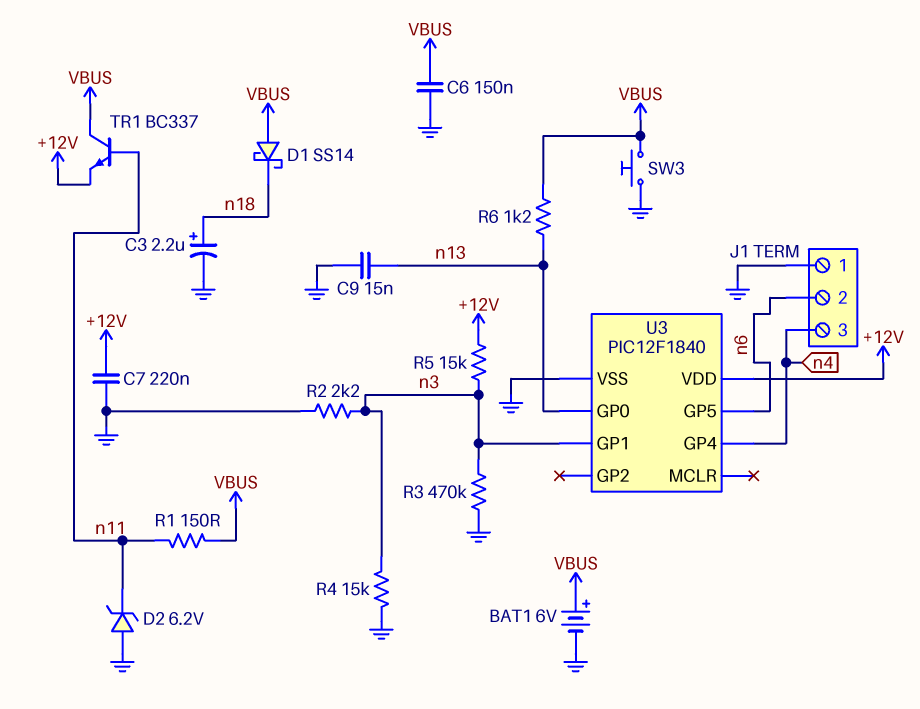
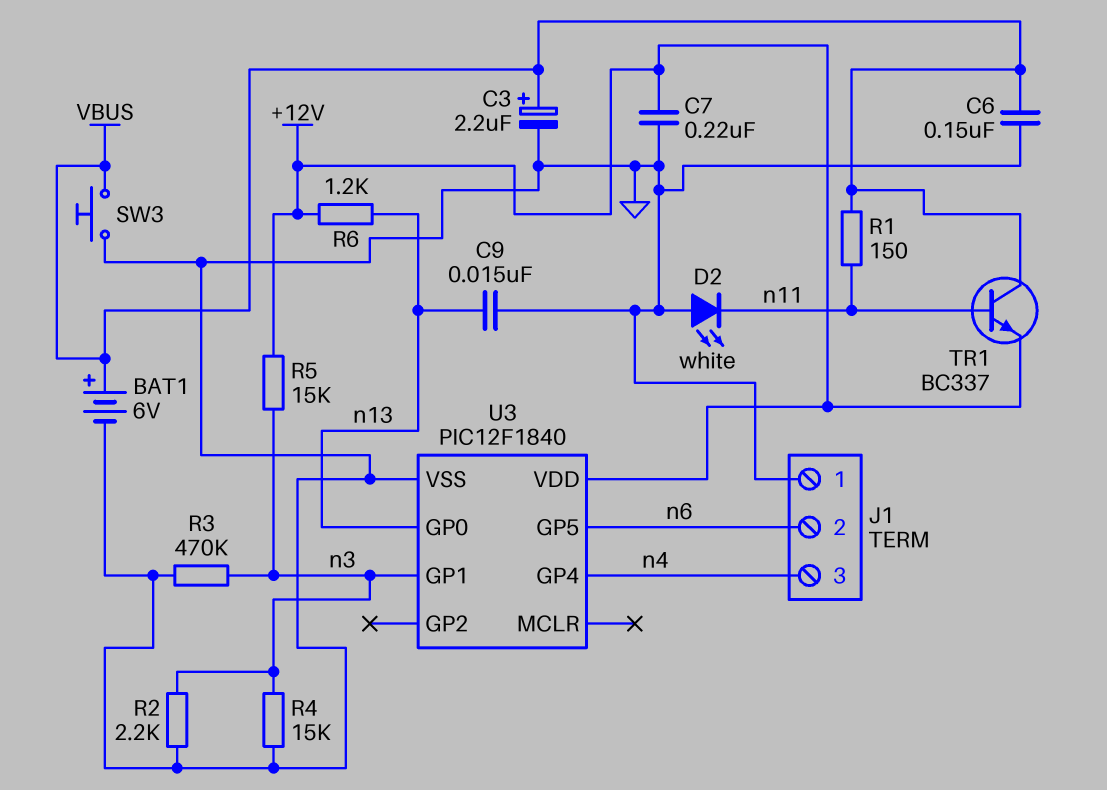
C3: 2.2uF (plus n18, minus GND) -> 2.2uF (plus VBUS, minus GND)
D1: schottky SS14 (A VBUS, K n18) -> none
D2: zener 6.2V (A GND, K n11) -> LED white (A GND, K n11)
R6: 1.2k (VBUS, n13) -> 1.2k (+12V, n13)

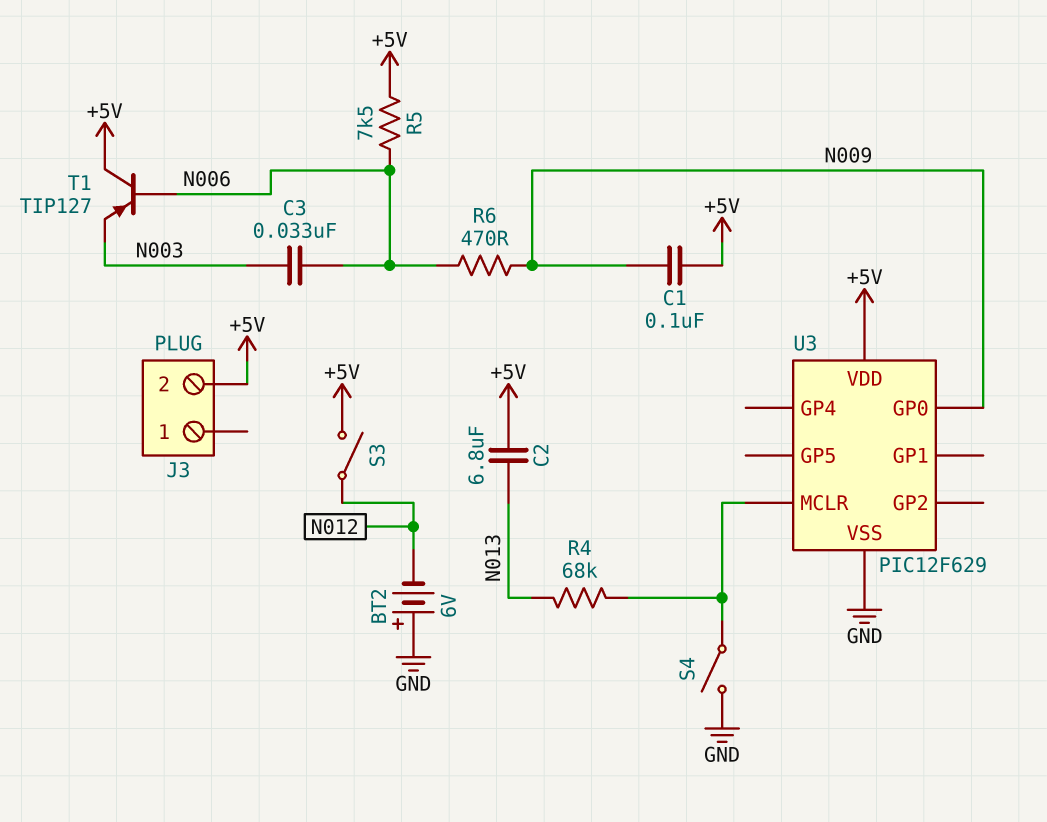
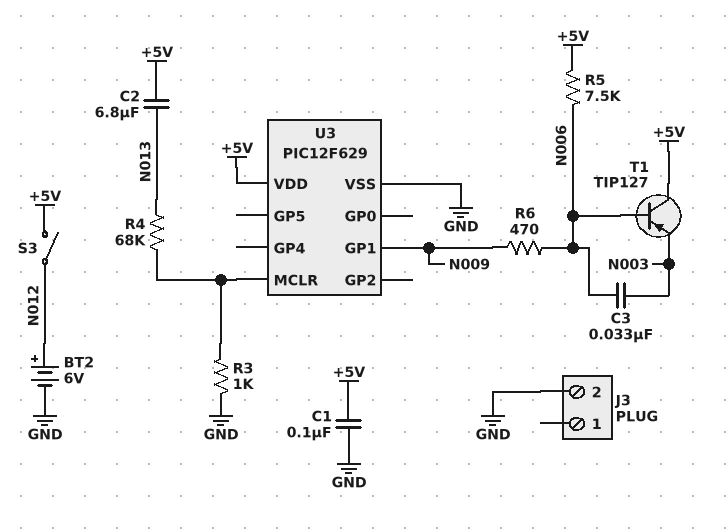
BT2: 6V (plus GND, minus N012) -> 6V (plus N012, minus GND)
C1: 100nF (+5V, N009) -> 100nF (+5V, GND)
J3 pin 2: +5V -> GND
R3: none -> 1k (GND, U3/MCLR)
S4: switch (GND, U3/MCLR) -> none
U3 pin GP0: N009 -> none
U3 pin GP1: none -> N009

Requirement :: All entries, top to bottom, should be retyped exactly; the pictures should not be.

Response box ::
C3: 2.2uF (plus n18, minus GND) -> 2.2uF (plus VBUS, minus GND)
D1: schottky SS14 (A VBUS, K n18) -> none
D2: zener 6.2V (A GND, K n11) -> LED white (A GND, K n11)
R6: 1.2k (VBUS, n13) -> 1.2k (+12V, n13)

BT2: 6V (plus GND, minus N012) -> 6V (plus N012, minus GND)
C1: 100nF (+5V, N009) -> 100nF (+5V, GND)
J3 pin 2: +5V -> GND
R3: none -> 1k (GND, U3/MCLR)
S4: switch (GND, U3/MCLR) -> none
U3 pin GP0: N009 -> none
U3 pin GP1: none -> N009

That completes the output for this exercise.